TASK PROMPT | Since pictures are not wanted in the copy, output only the rest of each record exactly.

EXTRACTED INFORMATION |
■ ■ ■
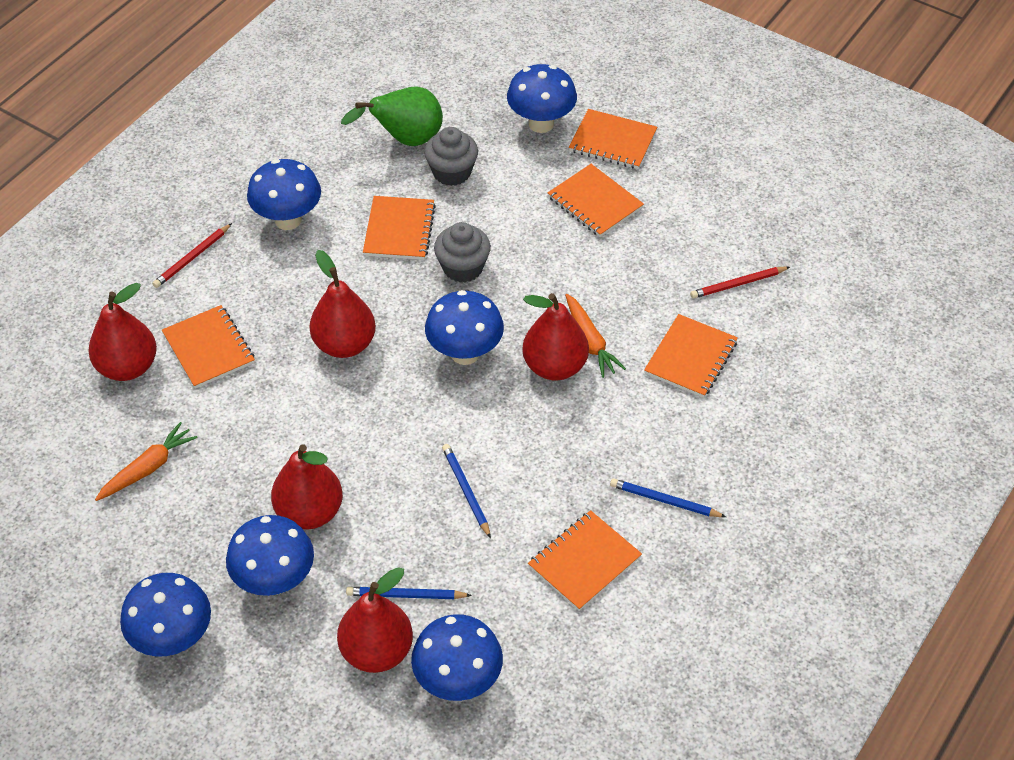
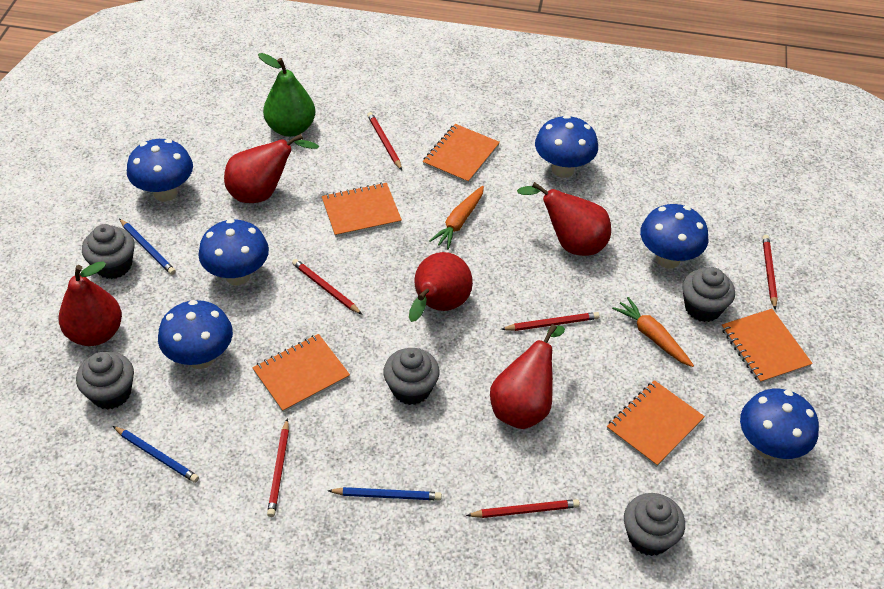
grey cupcake: 2 -> 5
orange notebook: 6 -> 5
red pencil: 2 -> 6

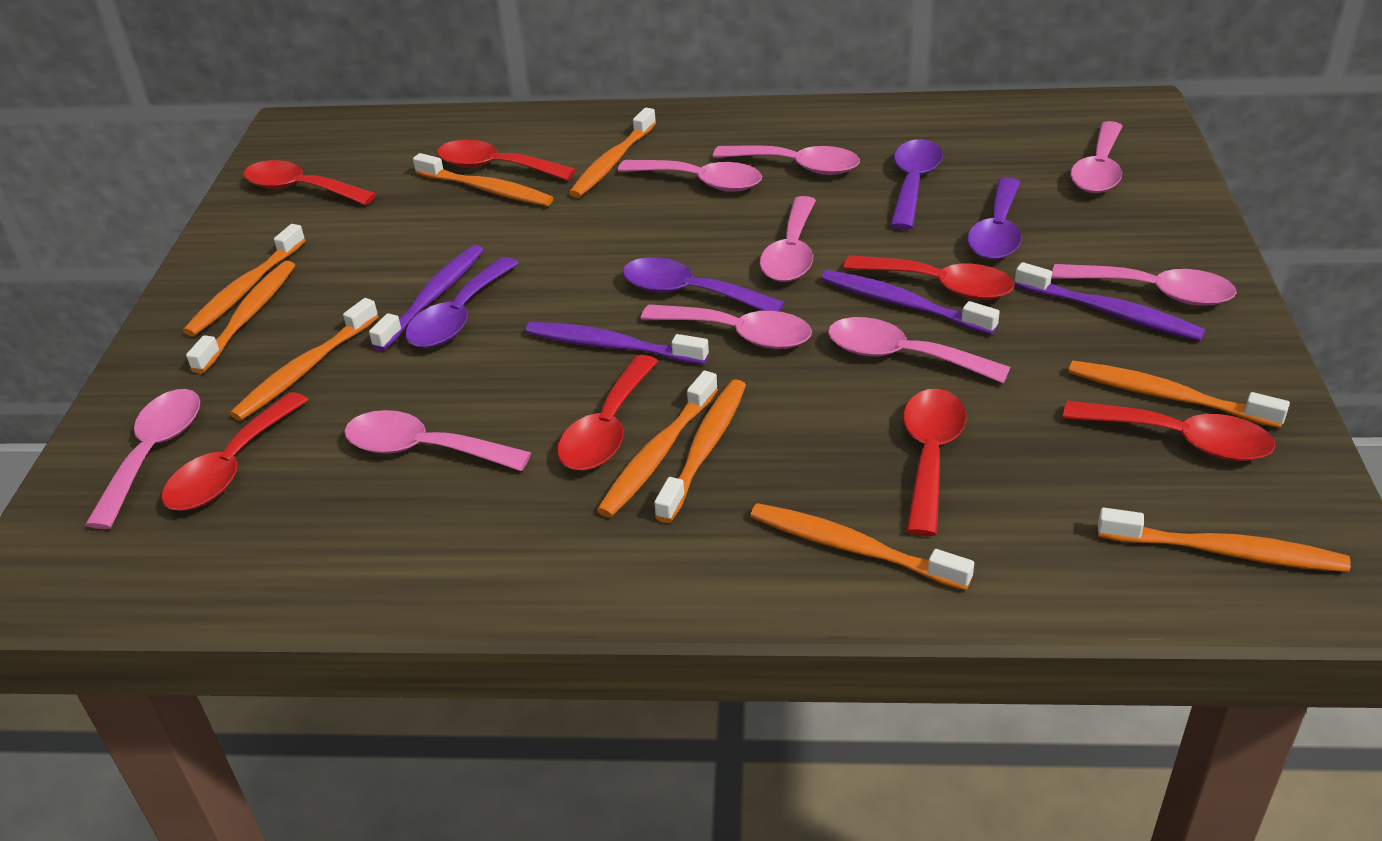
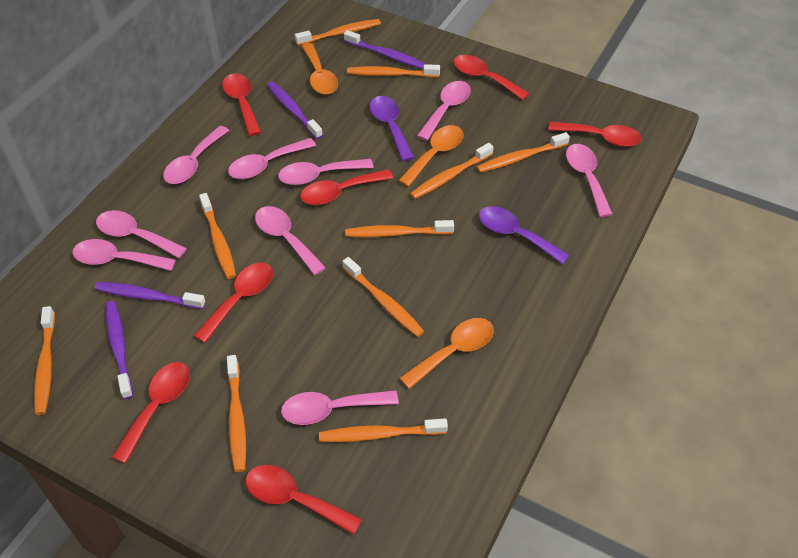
orange spoon: 0 -> 3
purple spoon: 4 -> 2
■ ■ ■
ANSWER BOX |
grey cupcake: 2 -> 5
orange notebook: 6 -> 5
red pencil: 2 -> 6

orange spoon: 0 -> 3
purple spoon: 4 -> 2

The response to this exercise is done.